> [Written exercise]: Determine how many lines of the listing below contain the string "kern", treating uppercase and lowercase letters as distinct. Reply with the number only.

Data drawn from a collection:
--*--
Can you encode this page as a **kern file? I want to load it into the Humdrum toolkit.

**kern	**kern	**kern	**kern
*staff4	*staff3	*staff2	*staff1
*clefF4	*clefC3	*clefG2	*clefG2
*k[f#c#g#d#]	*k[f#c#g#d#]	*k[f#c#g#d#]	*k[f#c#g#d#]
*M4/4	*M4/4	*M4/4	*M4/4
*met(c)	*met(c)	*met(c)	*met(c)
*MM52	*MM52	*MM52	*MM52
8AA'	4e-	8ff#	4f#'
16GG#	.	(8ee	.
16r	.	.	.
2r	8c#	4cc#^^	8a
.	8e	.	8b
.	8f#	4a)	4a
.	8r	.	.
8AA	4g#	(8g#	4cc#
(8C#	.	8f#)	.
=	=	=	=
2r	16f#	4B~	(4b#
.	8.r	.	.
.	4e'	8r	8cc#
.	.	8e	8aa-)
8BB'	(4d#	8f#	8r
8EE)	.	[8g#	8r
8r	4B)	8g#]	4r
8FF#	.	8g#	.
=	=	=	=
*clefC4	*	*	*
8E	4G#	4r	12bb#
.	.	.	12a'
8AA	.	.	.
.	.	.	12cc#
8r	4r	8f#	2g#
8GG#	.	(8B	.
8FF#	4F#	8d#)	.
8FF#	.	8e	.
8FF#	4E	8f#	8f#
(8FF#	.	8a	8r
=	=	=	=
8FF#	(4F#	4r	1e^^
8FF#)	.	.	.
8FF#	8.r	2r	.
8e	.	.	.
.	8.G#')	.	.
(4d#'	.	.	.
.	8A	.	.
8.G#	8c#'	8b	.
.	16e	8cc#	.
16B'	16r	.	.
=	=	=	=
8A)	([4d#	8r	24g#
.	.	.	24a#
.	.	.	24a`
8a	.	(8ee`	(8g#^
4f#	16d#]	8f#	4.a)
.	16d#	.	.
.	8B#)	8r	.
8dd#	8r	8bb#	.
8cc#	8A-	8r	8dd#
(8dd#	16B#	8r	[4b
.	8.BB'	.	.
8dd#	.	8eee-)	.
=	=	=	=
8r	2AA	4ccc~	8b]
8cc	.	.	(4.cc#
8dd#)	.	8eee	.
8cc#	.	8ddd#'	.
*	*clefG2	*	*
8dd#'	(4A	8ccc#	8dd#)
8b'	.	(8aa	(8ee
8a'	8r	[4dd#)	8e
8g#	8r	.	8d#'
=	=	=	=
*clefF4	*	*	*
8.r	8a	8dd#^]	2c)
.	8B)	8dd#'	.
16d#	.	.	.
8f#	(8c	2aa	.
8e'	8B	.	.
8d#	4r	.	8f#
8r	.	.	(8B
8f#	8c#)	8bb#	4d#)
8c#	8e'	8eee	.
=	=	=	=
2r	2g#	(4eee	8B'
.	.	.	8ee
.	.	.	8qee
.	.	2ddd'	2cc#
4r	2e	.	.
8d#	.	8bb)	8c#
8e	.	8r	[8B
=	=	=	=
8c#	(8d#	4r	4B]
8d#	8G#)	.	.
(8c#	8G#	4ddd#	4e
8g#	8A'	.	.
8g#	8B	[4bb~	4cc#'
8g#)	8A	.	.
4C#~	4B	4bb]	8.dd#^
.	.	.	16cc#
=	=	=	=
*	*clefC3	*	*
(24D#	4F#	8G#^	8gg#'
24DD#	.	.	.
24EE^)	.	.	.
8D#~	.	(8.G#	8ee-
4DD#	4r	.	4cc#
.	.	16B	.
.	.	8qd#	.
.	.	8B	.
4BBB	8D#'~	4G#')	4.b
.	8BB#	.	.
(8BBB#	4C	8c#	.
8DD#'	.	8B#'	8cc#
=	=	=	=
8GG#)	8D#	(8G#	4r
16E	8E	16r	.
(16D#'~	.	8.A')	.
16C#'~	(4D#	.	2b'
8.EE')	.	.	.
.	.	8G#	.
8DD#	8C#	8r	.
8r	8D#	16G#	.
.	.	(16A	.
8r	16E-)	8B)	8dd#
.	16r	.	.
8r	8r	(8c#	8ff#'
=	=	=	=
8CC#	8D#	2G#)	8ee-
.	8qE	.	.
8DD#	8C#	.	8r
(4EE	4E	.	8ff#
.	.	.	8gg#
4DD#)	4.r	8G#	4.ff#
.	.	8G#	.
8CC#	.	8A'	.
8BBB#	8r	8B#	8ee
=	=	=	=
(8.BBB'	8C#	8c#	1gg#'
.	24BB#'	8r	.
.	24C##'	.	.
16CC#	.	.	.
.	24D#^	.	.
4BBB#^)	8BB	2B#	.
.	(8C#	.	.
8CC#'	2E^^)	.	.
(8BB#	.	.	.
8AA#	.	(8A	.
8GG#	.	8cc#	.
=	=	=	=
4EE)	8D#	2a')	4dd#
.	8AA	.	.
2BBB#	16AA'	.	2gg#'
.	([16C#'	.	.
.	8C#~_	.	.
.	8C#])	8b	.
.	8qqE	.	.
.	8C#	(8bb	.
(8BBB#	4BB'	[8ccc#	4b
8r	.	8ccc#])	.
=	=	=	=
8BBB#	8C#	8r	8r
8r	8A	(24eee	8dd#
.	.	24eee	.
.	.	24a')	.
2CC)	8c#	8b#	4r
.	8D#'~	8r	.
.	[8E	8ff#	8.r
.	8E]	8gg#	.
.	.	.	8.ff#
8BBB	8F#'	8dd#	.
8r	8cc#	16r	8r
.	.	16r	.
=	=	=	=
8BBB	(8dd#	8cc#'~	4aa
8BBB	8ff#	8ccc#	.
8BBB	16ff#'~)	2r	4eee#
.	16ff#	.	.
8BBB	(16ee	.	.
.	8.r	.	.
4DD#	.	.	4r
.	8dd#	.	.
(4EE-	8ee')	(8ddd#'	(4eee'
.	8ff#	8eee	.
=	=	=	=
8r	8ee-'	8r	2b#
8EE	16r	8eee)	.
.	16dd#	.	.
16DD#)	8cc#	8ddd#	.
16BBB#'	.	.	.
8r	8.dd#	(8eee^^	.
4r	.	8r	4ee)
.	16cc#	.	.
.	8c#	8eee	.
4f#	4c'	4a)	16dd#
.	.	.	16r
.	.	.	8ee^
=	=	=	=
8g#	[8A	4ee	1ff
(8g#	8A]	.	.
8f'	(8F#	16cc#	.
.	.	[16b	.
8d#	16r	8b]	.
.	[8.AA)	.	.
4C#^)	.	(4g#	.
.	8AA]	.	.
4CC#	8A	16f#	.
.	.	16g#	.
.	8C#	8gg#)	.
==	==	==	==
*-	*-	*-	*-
--*--
> [Correct response]: 2